The exercise asks you to copy every line below in which "VBUS" appears.

BEGIN Data shown

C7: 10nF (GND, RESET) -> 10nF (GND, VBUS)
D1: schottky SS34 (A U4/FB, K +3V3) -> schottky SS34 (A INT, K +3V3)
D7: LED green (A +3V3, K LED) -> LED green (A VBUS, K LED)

END Data shown
BEGIN Data shown

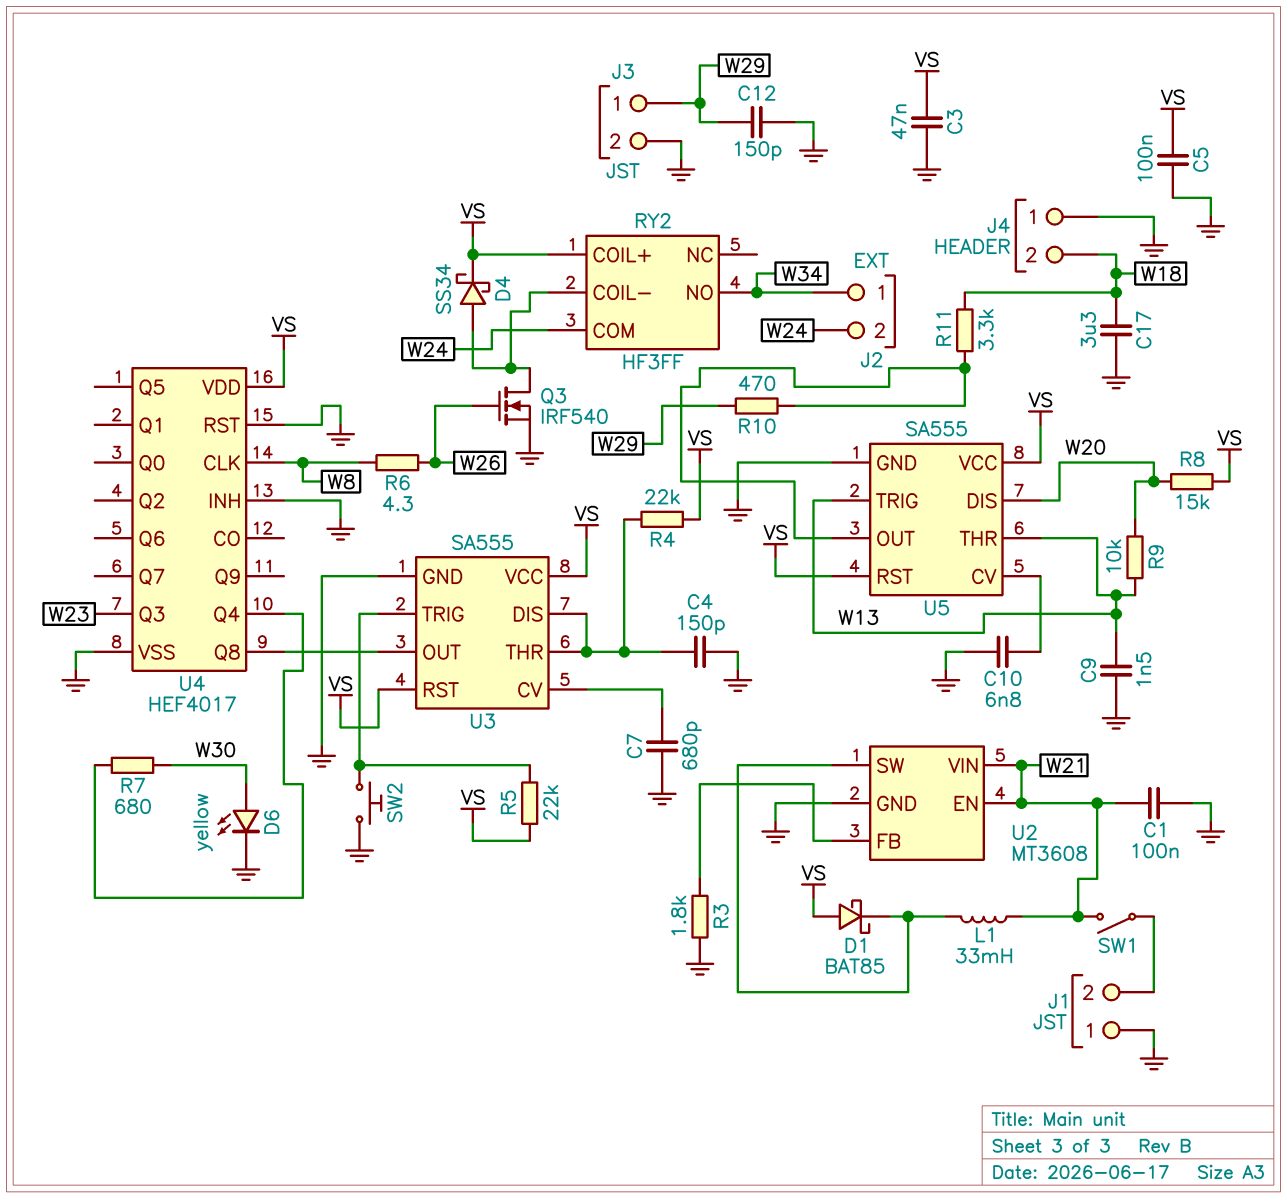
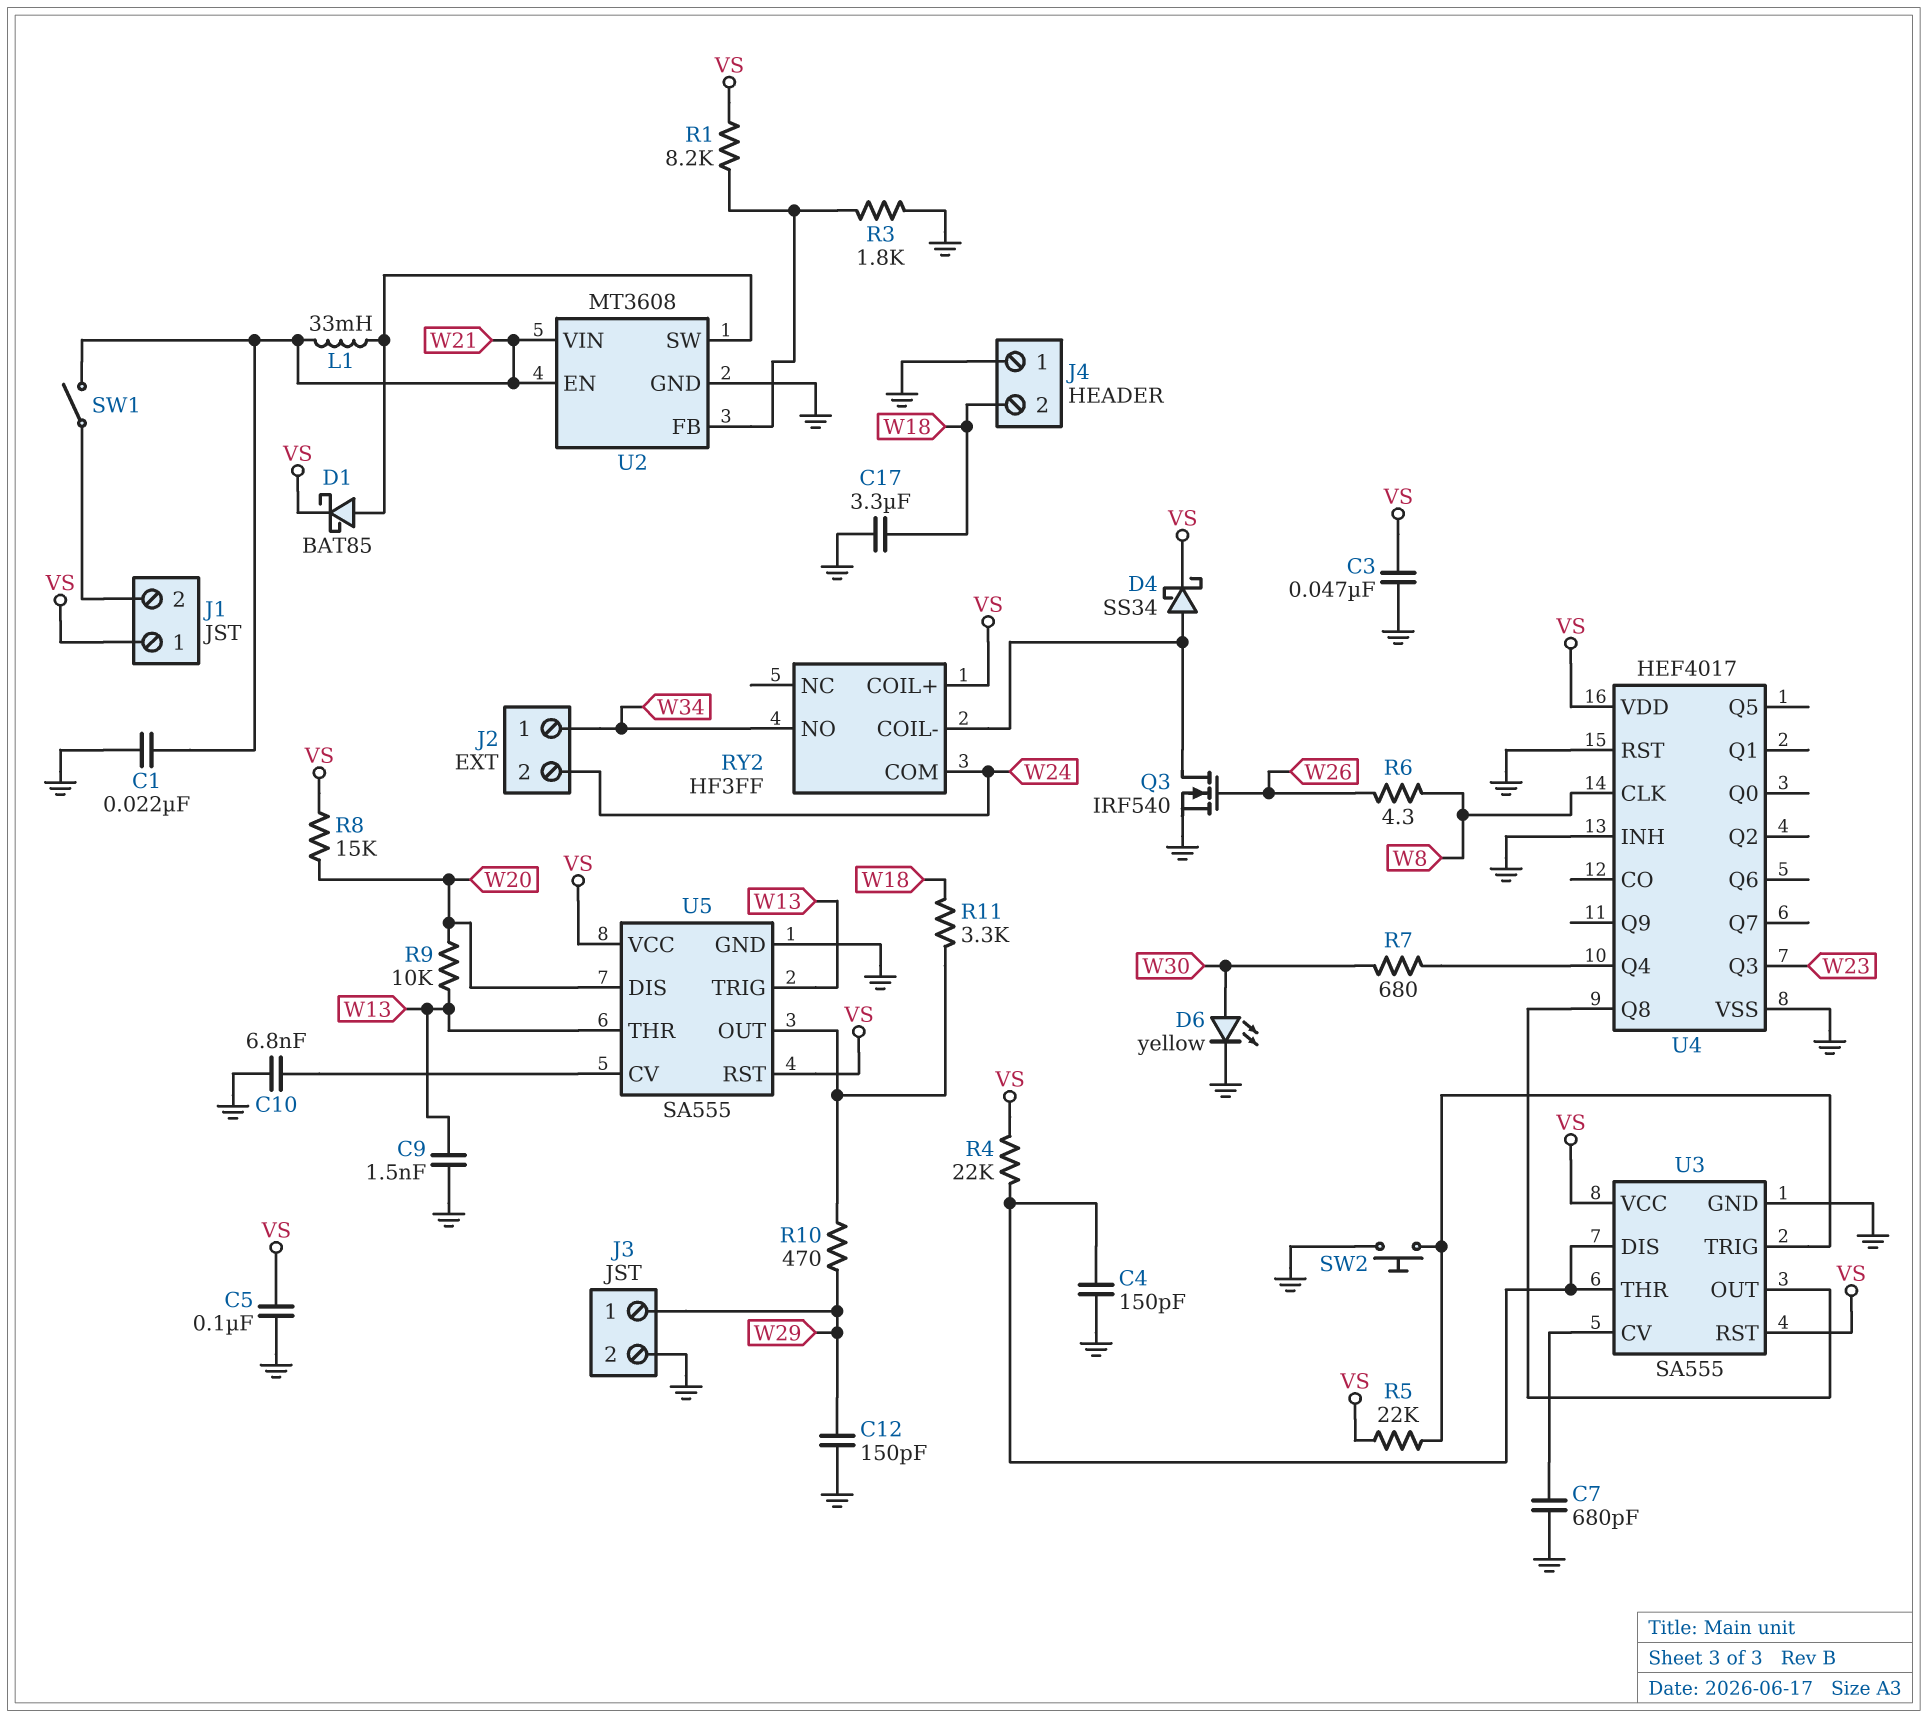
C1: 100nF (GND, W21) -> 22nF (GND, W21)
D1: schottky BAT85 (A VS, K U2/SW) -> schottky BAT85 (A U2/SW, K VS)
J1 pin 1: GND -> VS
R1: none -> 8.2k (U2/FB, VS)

END Data shown
BEGIN Data shown

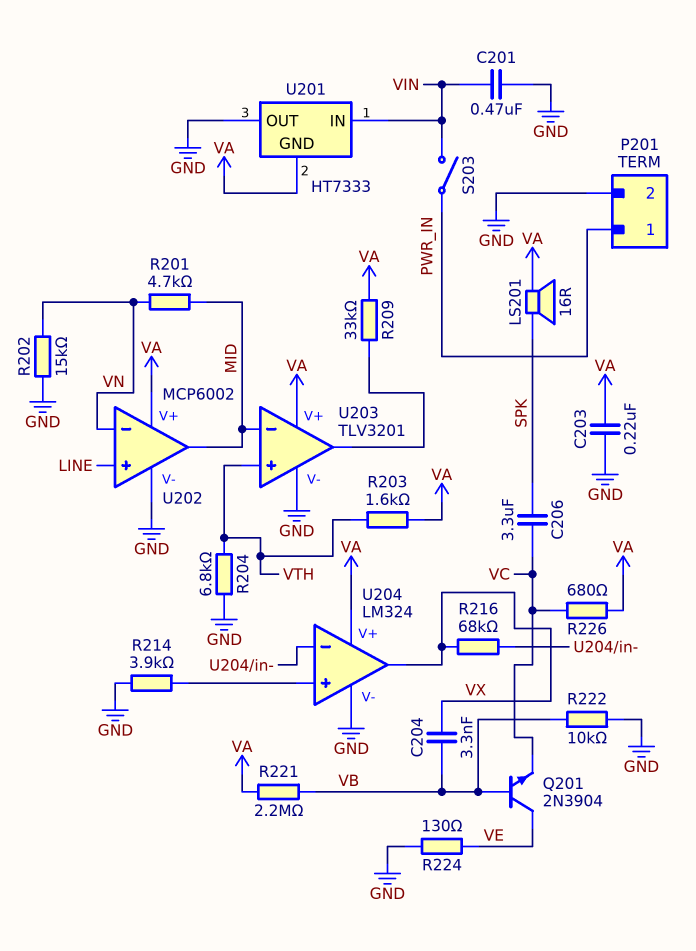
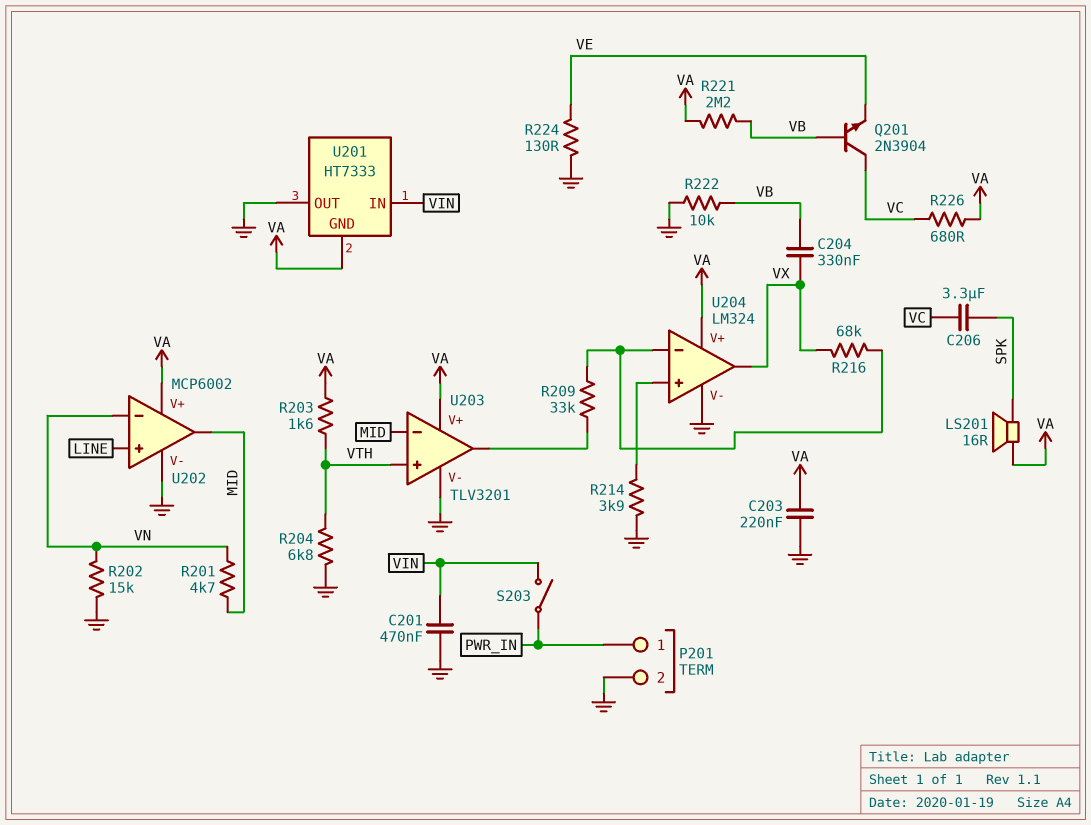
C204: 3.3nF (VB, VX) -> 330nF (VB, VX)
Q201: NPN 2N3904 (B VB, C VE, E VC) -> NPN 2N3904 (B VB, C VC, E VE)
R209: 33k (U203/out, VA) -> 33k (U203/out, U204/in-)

END Data shown

Response for this exercise:
C7: 10nF (GND, RESET) -> 10nF (GND, VBUS)
D7: LED green (A +3V3, K LED) -> LED green (A VBUS, K LED)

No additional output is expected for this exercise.